▶ _Your task_: Scan the data for "pink" and copy the lines it appears in.

BEGIN Records

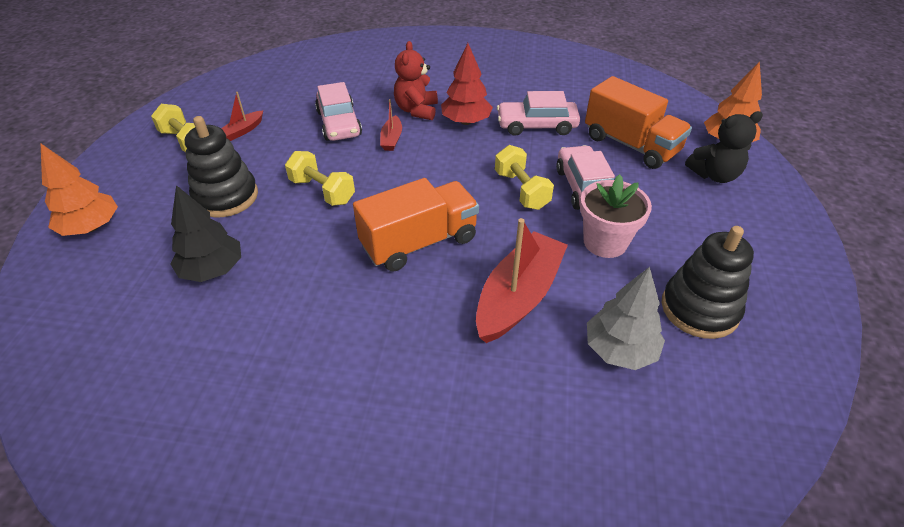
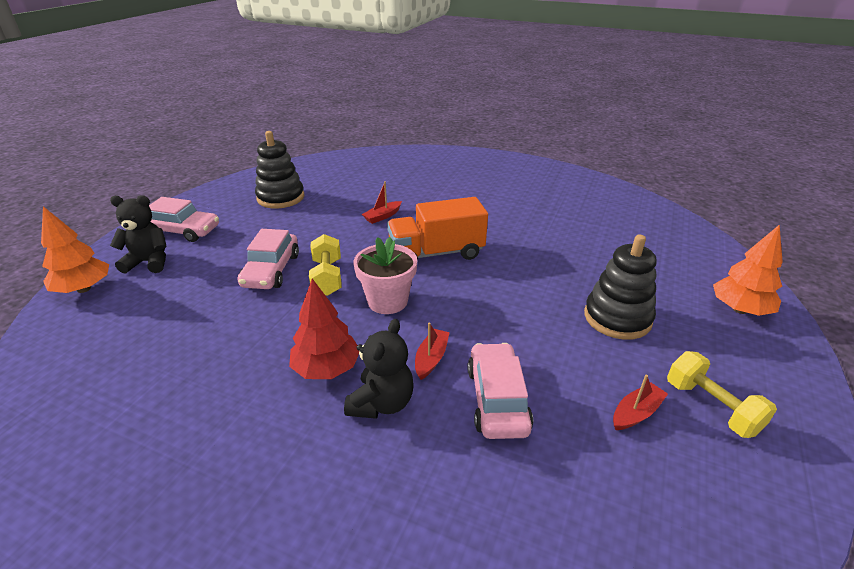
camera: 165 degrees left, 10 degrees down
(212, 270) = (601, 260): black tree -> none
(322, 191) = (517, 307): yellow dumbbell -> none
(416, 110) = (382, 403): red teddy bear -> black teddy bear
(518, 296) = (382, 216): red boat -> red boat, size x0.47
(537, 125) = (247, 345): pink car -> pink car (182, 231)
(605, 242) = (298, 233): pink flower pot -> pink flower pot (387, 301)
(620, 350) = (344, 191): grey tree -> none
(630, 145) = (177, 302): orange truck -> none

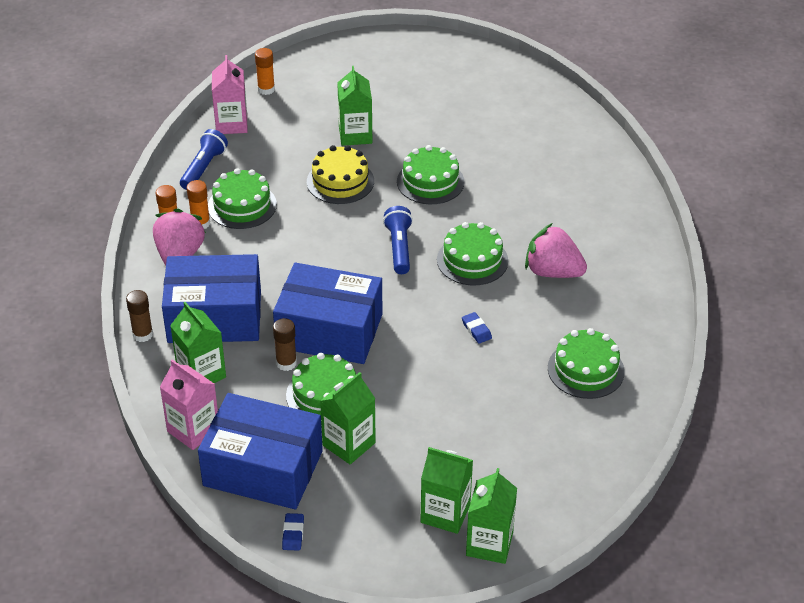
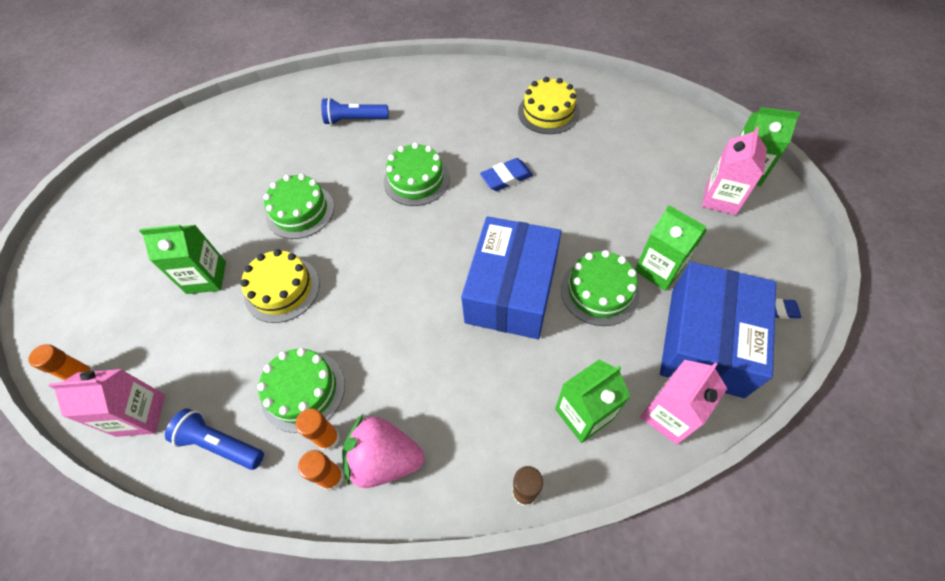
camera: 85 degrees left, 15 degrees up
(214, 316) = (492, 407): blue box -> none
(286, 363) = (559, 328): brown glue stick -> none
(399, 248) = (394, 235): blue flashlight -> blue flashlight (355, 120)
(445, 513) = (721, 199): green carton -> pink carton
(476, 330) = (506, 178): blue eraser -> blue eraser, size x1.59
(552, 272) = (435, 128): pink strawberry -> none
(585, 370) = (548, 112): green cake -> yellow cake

END Records

▶ _Response for this exercise_:
(537, 125) = (247, 345): pink car -> pink car (182, 231)
(605, 242) = (298, 233): pink flower pot -> pink flower pot (387, 301)
(445, 513) = (721, 199): green carton -> pink carton
(552, 272) = (435, 128): pink strawberry -> none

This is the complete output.